◆ Directions:
All of the entries need to be printed again exactly; pictures are the only thing to omit.

(Difference listings)
________________________________________

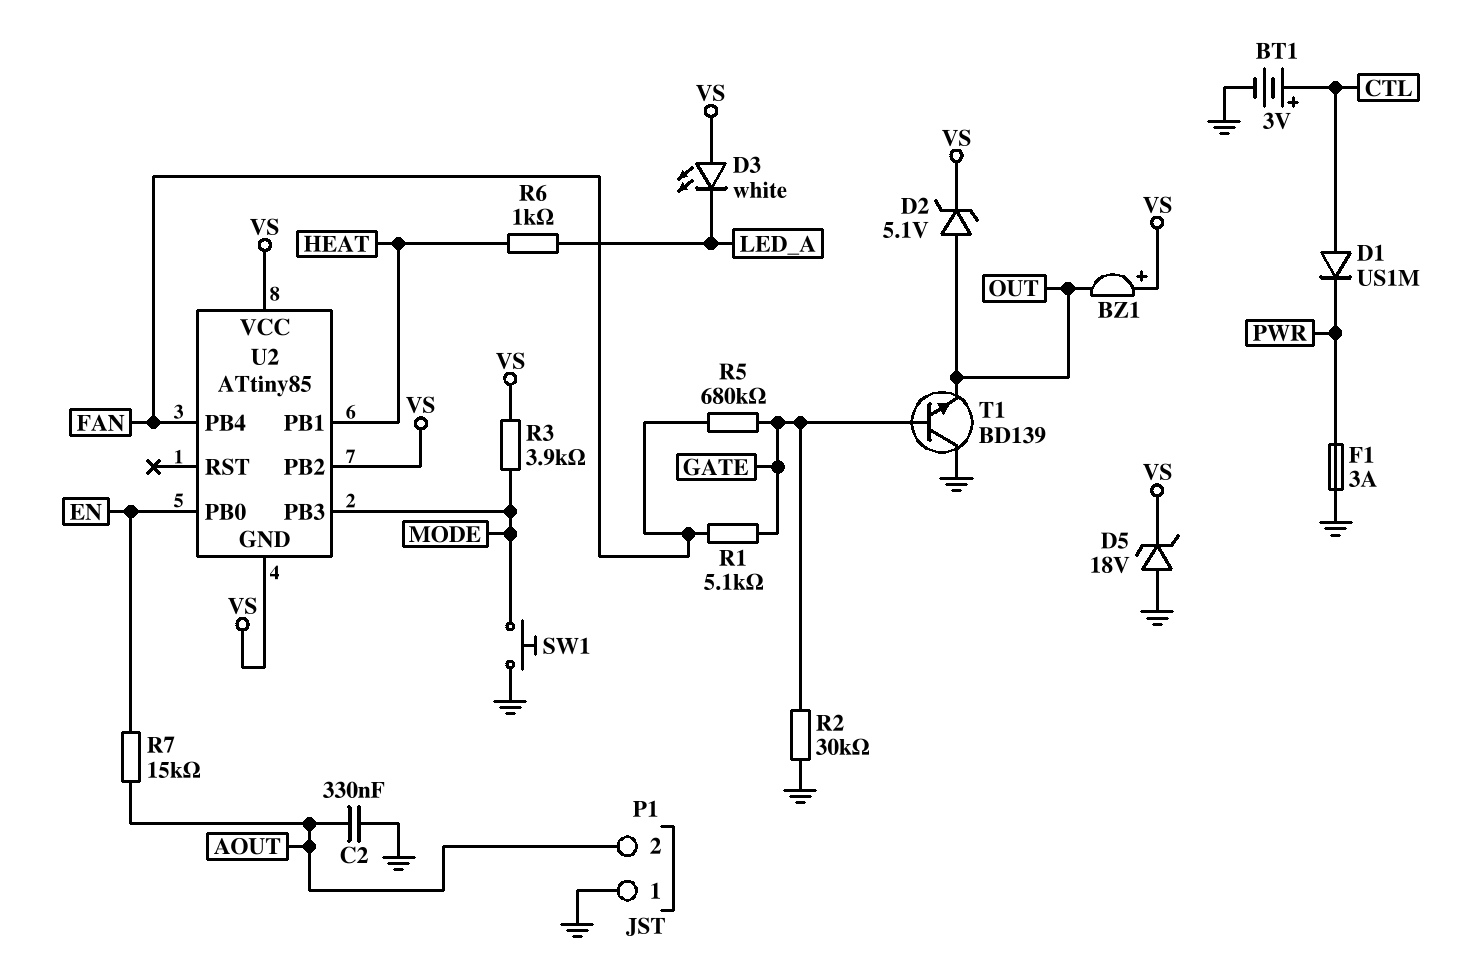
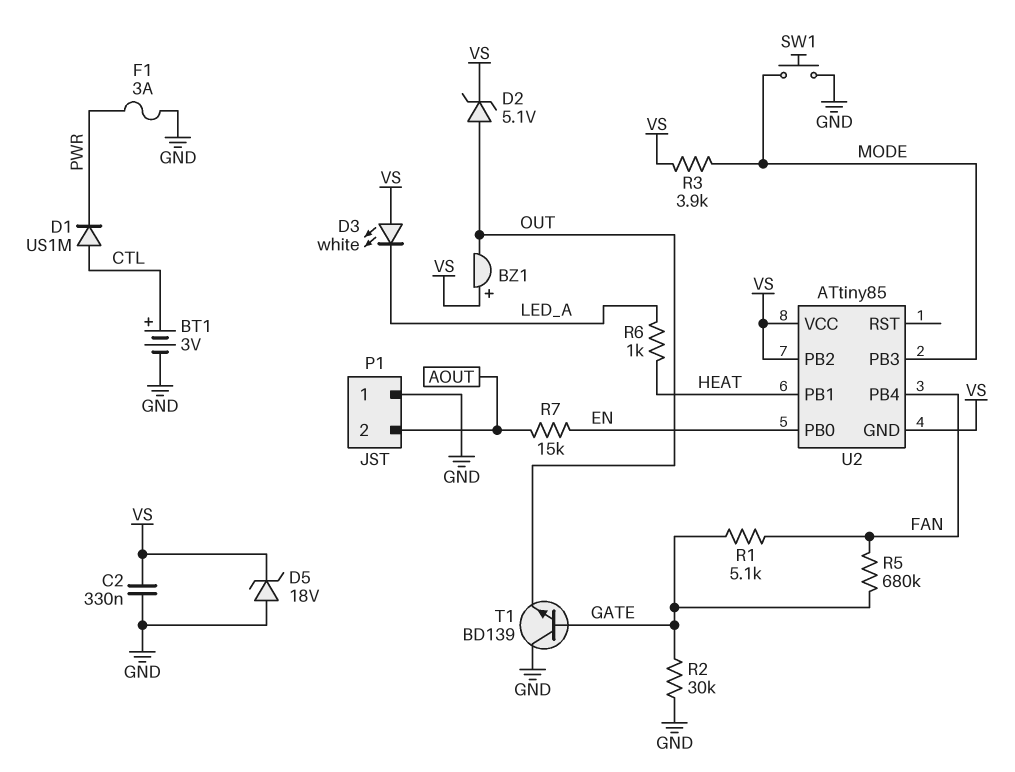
C2: 330nF (AOUT, GND) -> 330nF (GND, VS)

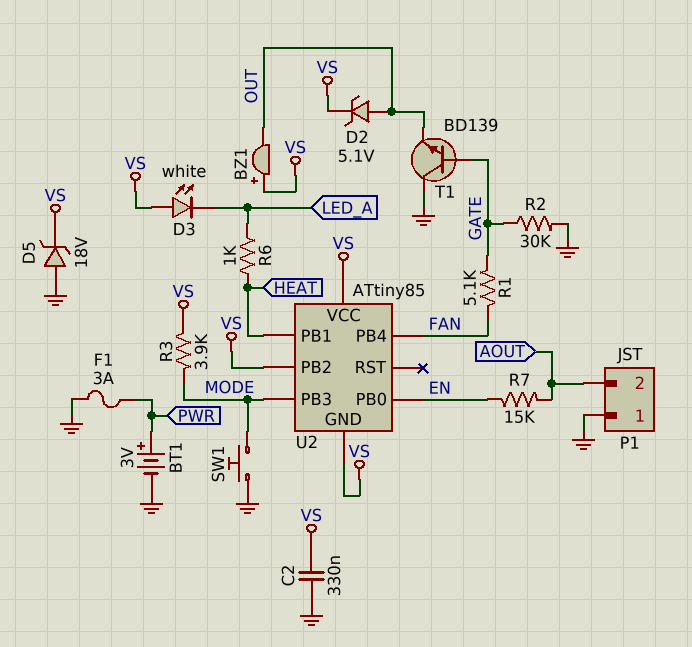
BT1: 3V (plus CTL, minus GND) -> 3V (plus PWR, minus GND)
D1: diode US1M (A CTL, K PWR) -> none
R5: 680k (FAN, GATE) -> none

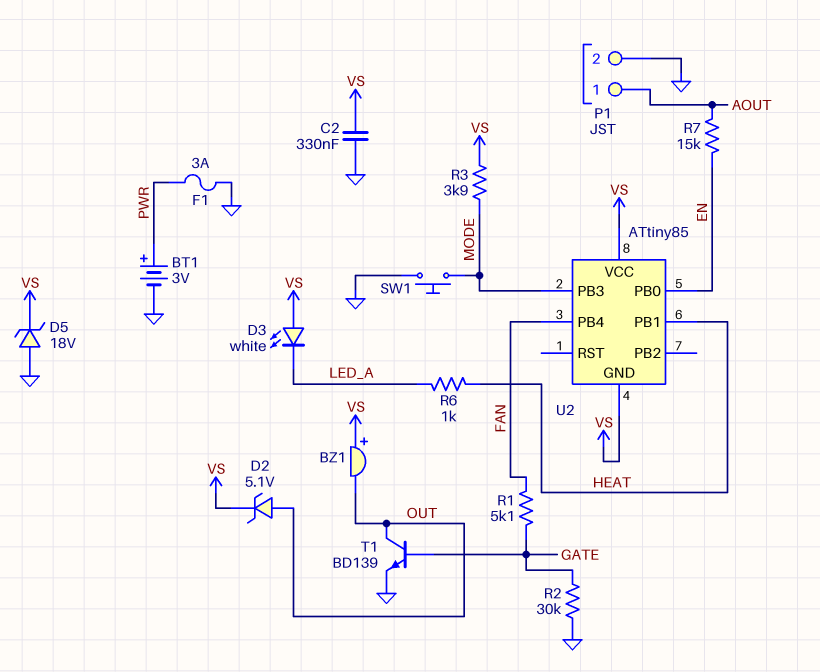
P1 pin 1: GND -> AOUT
P1 pin 2: AOUT -> GND
T1: NPN BD139 (B GATE, C GND, E OUT) -> NPN BD139 (B GATE, C OUT, E GND)
U2 pin PB2: VS -> none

________________________________________

◆ Answer to this exercise:
C2: 330nF (AOUT, GND) -> 330nF (GND, VS)

BT1: 3V (plus CTL, minus GND) -> 3V (plus PWR, minus GND)
D1: diode US1M (A CTL, K PWR) -> none
R5: 680k (FAN, GATE) -> none

P1 pin 1: GND -> AOUT
P1 pin 2: AOUT -> GND
T1: NPN BD139 (B GATE, C GND, E OUT) -> NPN BD139 (B GATE, C OUT, E GND)
U2 pin PB2: VS -> none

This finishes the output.